---------- Material shown

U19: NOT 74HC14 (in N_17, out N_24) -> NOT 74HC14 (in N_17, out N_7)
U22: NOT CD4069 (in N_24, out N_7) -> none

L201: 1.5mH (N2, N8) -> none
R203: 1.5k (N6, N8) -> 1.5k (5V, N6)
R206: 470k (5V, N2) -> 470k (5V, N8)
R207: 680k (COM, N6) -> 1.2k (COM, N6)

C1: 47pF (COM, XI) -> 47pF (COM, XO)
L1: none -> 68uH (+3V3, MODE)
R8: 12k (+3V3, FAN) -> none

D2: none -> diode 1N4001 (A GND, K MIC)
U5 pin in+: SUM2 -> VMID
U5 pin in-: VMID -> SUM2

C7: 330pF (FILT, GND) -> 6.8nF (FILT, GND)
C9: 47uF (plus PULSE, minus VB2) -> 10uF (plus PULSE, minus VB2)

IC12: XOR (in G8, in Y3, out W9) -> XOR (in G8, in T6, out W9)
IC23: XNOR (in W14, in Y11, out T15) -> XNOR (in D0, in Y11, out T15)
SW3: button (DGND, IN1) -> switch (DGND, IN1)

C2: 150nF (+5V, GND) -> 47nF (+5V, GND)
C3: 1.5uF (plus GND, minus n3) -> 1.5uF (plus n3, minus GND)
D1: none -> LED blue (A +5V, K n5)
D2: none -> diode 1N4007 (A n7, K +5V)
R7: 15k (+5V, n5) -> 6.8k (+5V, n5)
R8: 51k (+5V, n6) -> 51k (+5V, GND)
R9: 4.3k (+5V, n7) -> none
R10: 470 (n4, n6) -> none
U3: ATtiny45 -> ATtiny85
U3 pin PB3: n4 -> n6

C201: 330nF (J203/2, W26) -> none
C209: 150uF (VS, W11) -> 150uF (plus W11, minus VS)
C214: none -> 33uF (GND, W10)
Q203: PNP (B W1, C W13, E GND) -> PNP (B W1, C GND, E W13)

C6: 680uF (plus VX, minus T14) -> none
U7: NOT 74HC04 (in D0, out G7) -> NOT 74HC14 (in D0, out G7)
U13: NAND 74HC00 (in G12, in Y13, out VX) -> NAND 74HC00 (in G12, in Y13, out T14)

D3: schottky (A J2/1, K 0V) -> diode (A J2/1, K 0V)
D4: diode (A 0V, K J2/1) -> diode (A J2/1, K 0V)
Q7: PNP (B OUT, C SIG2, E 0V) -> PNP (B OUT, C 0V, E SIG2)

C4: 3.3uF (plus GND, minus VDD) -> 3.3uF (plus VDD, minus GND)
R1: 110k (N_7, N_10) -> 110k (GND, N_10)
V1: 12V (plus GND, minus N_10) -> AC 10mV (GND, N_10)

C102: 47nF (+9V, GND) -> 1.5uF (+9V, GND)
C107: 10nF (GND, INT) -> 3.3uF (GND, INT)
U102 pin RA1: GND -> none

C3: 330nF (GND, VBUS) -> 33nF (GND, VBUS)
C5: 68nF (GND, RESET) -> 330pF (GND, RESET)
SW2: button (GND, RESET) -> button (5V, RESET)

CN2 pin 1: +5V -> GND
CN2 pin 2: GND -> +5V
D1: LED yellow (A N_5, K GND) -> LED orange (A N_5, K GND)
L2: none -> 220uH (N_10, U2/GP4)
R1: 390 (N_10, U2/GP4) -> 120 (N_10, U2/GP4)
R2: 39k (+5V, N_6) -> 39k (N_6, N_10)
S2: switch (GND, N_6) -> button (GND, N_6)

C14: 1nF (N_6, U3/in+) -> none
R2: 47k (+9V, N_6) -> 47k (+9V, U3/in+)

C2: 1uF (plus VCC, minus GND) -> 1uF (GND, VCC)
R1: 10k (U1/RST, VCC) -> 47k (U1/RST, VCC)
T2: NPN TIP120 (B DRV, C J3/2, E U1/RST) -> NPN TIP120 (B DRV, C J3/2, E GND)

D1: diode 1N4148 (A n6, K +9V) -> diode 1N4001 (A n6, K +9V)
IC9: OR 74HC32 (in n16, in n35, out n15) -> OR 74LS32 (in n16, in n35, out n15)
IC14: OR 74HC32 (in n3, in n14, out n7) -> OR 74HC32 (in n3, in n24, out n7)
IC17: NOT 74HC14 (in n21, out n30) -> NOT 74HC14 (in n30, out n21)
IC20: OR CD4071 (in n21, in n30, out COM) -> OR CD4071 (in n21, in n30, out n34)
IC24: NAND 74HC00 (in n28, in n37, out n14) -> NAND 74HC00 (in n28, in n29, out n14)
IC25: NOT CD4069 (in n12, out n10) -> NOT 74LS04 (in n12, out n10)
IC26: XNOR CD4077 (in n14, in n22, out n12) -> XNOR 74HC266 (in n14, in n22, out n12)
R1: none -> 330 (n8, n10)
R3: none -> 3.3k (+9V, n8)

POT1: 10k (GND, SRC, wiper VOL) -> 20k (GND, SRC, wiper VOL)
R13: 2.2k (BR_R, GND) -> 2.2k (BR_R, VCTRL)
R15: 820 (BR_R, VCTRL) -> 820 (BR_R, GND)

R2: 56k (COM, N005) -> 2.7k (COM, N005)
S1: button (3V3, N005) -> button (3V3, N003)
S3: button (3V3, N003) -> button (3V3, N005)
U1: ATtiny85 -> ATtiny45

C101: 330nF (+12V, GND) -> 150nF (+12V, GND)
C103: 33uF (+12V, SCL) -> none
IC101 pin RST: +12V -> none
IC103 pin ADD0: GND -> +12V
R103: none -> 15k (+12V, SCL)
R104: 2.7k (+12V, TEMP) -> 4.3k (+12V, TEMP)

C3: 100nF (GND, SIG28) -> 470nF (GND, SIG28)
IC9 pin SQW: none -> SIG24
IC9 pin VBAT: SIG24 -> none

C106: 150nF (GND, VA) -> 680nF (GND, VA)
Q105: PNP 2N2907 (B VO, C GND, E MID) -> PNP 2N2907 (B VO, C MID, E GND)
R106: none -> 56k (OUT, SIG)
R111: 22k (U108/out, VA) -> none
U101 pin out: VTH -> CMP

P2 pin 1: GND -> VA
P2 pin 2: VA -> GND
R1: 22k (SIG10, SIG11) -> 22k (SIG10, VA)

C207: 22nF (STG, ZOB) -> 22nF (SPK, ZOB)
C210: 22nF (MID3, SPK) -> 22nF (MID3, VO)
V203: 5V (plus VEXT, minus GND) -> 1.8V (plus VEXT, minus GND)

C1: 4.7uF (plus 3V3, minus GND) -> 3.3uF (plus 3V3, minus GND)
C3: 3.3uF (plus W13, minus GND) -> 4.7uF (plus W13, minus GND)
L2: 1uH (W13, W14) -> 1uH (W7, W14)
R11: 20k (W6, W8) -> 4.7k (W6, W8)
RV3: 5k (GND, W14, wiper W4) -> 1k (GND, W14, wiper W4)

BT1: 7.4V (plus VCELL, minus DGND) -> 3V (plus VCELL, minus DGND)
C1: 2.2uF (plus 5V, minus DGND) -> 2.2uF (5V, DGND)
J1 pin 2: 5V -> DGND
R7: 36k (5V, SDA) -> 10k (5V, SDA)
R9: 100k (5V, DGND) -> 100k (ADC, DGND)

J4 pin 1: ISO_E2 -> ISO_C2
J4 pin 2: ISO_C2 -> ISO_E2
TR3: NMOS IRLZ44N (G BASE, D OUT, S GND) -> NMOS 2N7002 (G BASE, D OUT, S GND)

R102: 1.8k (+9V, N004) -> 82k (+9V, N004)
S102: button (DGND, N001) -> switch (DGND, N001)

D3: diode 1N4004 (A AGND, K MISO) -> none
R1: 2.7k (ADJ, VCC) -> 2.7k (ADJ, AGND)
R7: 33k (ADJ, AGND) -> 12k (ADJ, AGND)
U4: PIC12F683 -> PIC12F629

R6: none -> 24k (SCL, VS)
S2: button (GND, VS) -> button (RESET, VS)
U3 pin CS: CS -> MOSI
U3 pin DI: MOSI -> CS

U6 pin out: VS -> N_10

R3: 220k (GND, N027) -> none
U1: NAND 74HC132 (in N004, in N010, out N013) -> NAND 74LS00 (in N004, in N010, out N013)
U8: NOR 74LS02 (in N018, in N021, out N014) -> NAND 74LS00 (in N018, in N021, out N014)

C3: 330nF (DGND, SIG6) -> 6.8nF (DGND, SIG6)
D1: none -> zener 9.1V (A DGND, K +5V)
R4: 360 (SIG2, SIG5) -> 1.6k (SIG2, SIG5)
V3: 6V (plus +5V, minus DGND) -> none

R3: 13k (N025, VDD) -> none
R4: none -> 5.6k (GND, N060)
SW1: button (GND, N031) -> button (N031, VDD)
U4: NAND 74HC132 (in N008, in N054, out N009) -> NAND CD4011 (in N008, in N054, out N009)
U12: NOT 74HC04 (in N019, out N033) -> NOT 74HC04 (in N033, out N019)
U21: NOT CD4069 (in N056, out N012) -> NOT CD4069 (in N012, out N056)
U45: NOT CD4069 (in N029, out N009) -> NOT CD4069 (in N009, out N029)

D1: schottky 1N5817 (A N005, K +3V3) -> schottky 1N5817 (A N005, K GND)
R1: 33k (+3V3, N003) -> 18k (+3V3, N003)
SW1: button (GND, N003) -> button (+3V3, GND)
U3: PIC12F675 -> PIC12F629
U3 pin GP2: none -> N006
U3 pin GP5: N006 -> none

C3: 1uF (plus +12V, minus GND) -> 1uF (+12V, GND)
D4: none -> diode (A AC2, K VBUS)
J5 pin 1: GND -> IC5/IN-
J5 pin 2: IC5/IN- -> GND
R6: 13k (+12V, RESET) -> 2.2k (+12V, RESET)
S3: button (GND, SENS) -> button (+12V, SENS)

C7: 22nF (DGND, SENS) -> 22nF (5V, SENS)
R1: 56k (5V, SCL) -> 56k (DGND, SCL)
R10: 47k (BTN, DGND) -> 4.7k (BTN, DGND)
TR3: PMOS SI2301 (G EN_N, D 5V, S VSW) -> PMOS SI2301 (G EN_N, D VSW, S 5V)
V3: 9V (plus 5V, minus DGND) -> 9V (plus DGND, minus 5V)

--------------------

What the task requires:
Your answer must be the lines above from the one containing "R3: none -> 3.3k (+9V, n8)" to the one containing "C207: 22nF (STG, ZOB) -> 22nF (SPK, ZOB)", both included, restated word for word.

Exercise solution:
R3: none -> 3.3k (+9V, n8)

POT1: 10k (GND, SRC, wiper VOL) -> 20k (GND, SRC, wiper VOL)
R13: 2.2k (BR_R, GND) -> 2.2k (BR_R, VCTRL)
R15: 820 (BR_R, VCTRL) -> 820 (BR_R, GND)

R2: 56k (COM, N005) -> 2.7k (COM, N005)
S1: button (3V3, N005) -> button (3V3, N003)
S3: button (3V3, N003) -> button (3V3, N005)
U1: ATtiny85 -> ATtiny45

C101: 330nF (+12V, GND) -> 150nF (+12V, GND)
C103: 33uF (+12V, SCL) -> none
IC101 pin RST: +12V -> none
IC103 pin ADD0: GND -> +12V
R103: none -> 15k (+12V, SCL)
R104: 2.7k (+12V, TEMP) -> 4.3k (+12V, TEMP)

C3: 100nF (GND, SIG28) -> 470nF (GND, SIG28)
IC9 pin SQW: none -> SIG24
IC9 pin VBAT: SIG24 -> none

C106: 150nF (GND, VA) -> 680nF (GND, VA)
Q105: PNP 2N2907 (B VO, C GND, E MID) -> PNP 2N2907 (B VO, C MID, E GND)
R106: none -> 56k (OUT, SIG)
R111: 22k (U108/out, VA) -> none
U101 pin out: VTH -> CMP

P2 pin 1: GND -> VA
P2 pin 2: VA -> GND
R1: 22k (SIG10, SIG11) -> 22k (SIG10, VA)

C207: 22nF (STG, ZOB) -> 22nF (SPK, ZOB)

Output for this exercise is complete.